> Records provided

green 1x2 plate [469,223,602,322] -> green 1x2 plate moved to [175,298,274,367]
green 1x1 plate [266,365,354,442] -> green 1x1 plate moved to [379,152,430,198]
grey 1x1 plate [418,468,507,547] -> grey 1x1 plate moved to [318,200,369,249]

---

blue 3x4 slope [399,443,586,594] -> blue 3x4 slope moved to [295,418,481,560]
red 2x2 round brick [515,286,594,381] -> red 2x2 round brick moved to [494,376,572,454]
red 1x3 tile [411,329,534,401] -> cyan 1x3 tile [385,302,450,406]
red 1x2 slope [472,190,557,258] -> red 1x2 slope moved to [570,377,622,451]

...

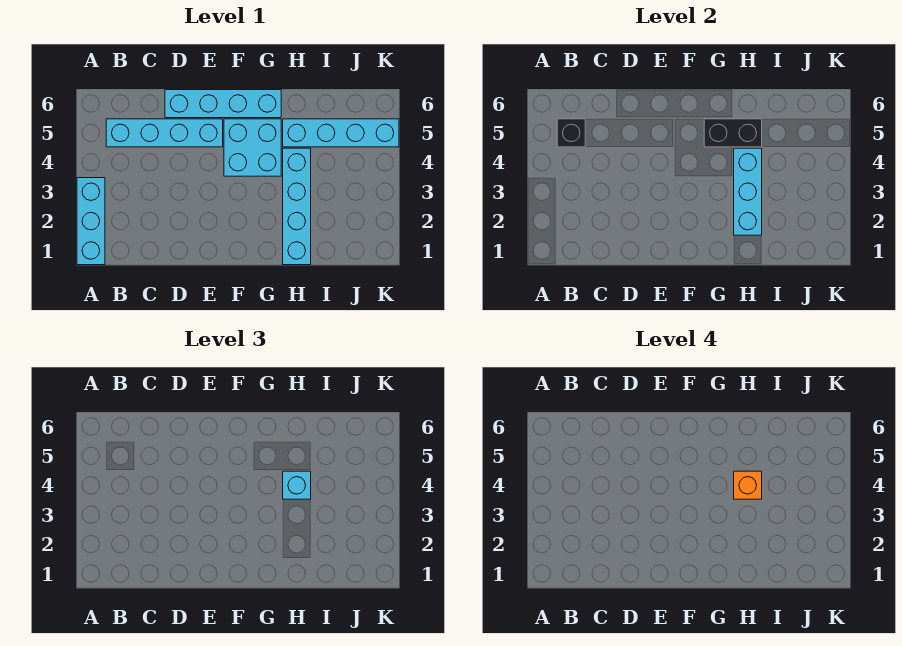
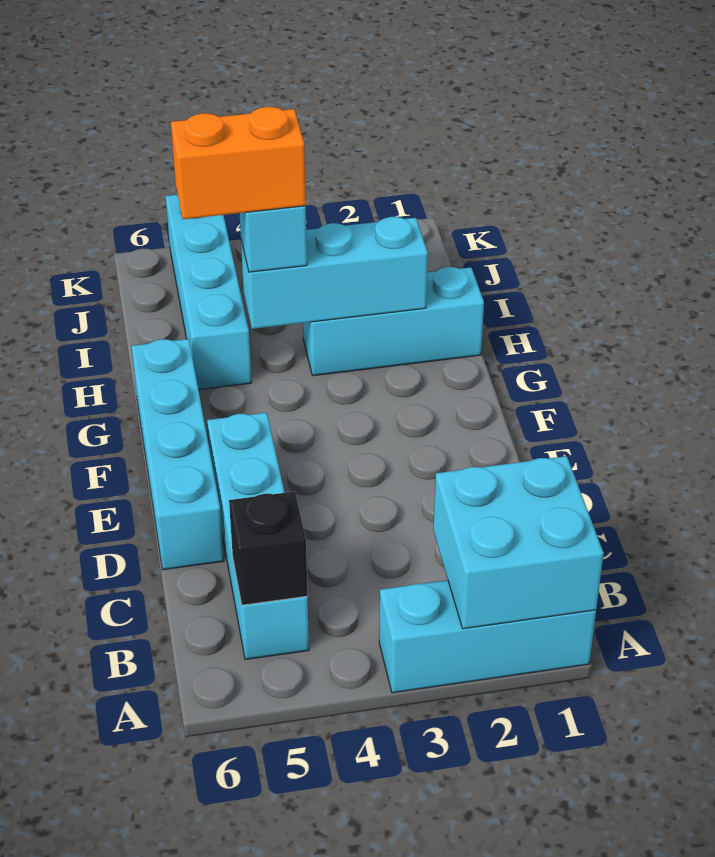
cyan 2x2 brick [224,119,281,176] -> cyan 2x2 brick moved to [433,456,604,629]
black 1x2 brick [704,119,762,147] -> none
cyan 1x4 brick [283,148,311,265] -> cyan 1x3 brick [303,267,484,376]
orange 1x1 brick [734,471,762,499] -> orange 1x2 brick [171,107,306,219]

> Your goal
Among the lines above, find the one with "cyan 2x2 brick [224,119,281,176]" and the one with "orange 1x1 brick". Quote both and everything between them, exactly.

> Expected answer
cyan 2x2 brick [224,119,281,176] -> cyan 2x2 brick moved to [433,456,604,629]
black 1x2 brick [704,119,762,147] -> none
cyan 1x4 brick [283,148,311,265] -> cyan 1x3 brick [303,267,484,376]
orange 1x1 brick [734,471,762,499] -> orange 1x2 brick [171,107,306,219]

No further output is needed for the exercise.